## [About this exercise]
Compute how many lines in the entries below contain "orange", and output nothing but the number.

------ Input material

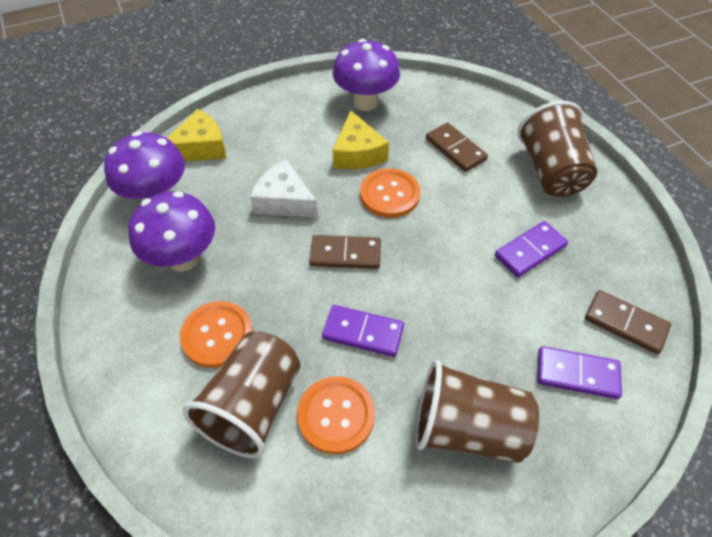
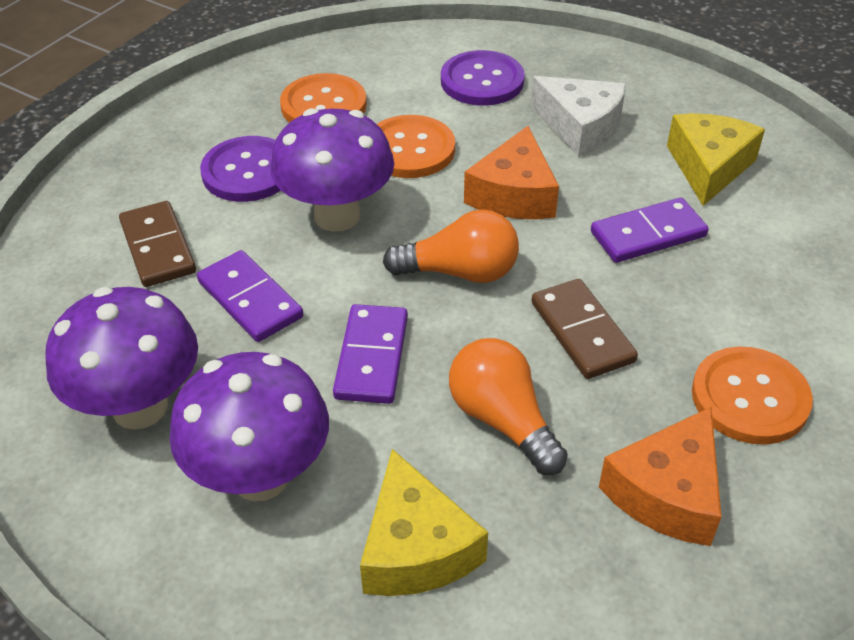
brown cup: 3 -> 0
brown domino: 3 -> 2
orange cheese: 0 -> 2
orange light bulb: 0 -> 2
purple button: 0 -> 2

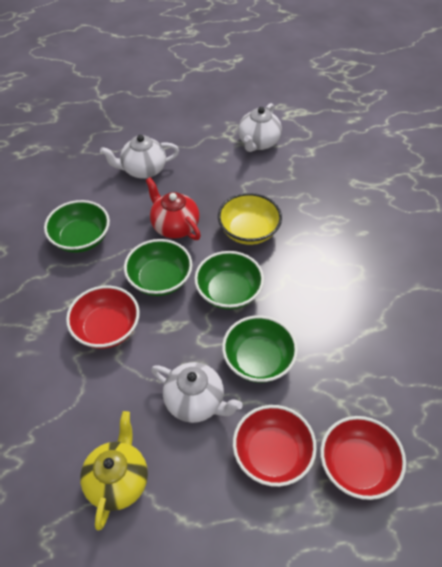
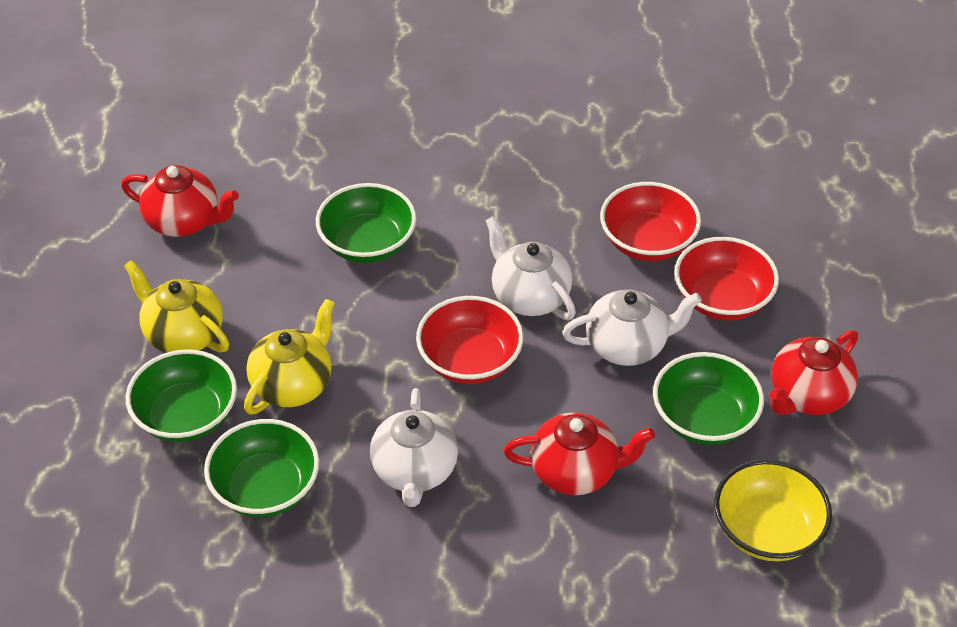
red teapot: 1 -> 3
yellow teapot: 1 -> 2

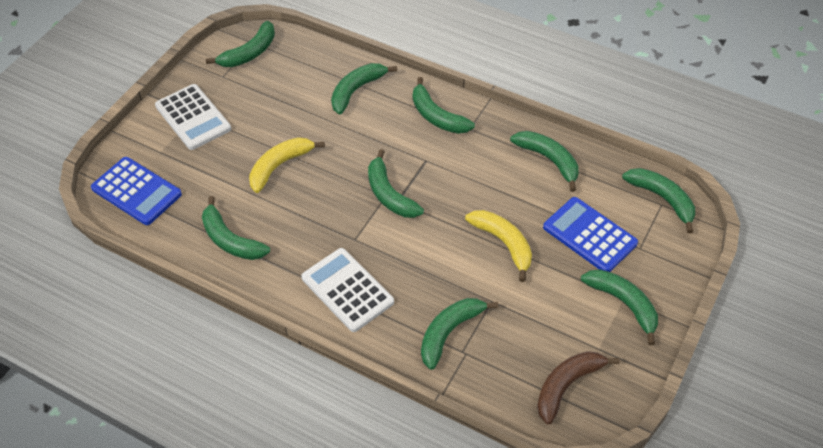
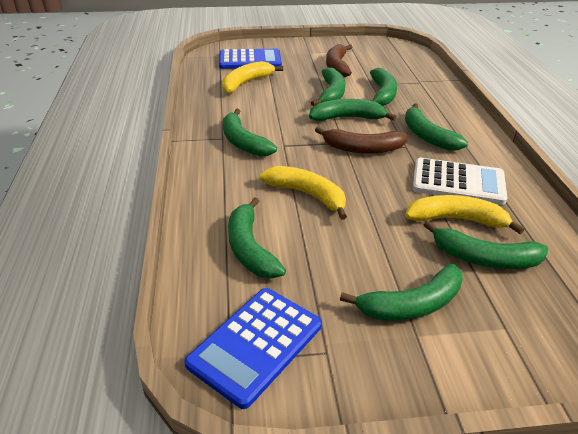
brown banana: 1 -> 2
green banana: 9 -> 8
white calculator: 2 -> 1
yellow banana: 2 -> 3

------------

## [Answer space]
2